→ Task goal
Every line with "black" in it must be copied from the data.

→ Data shown

##############################

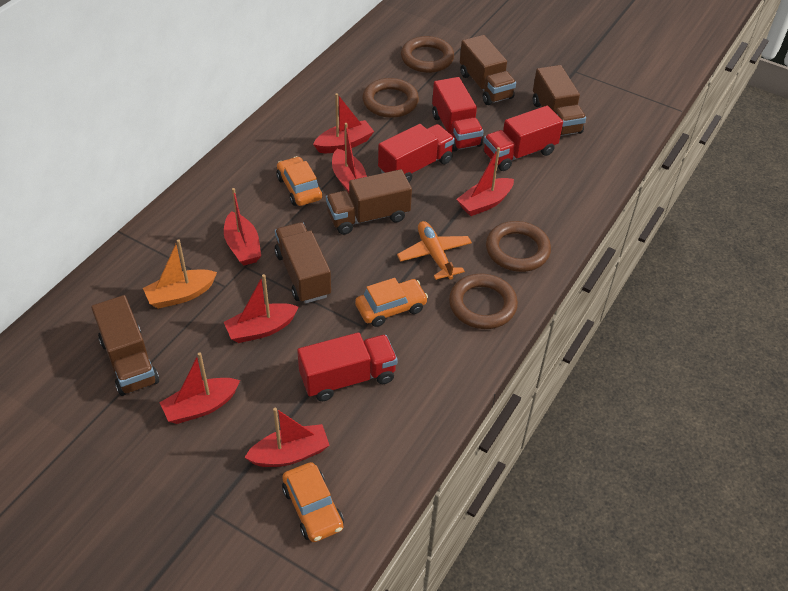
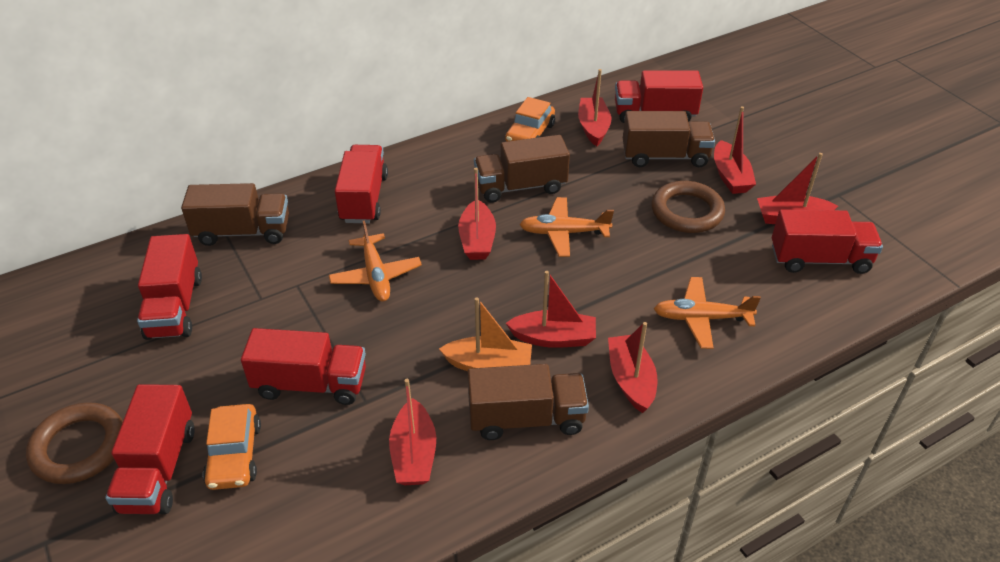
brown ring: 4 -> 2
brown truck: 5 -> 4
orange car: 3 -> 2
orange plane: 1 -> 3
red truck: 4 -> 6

##############################

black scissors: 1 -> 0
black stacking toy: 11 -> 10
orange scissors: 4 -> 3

##############################

→ Exercise result
black scissors: 1 -> 0
black stacking toy: 11 -> 10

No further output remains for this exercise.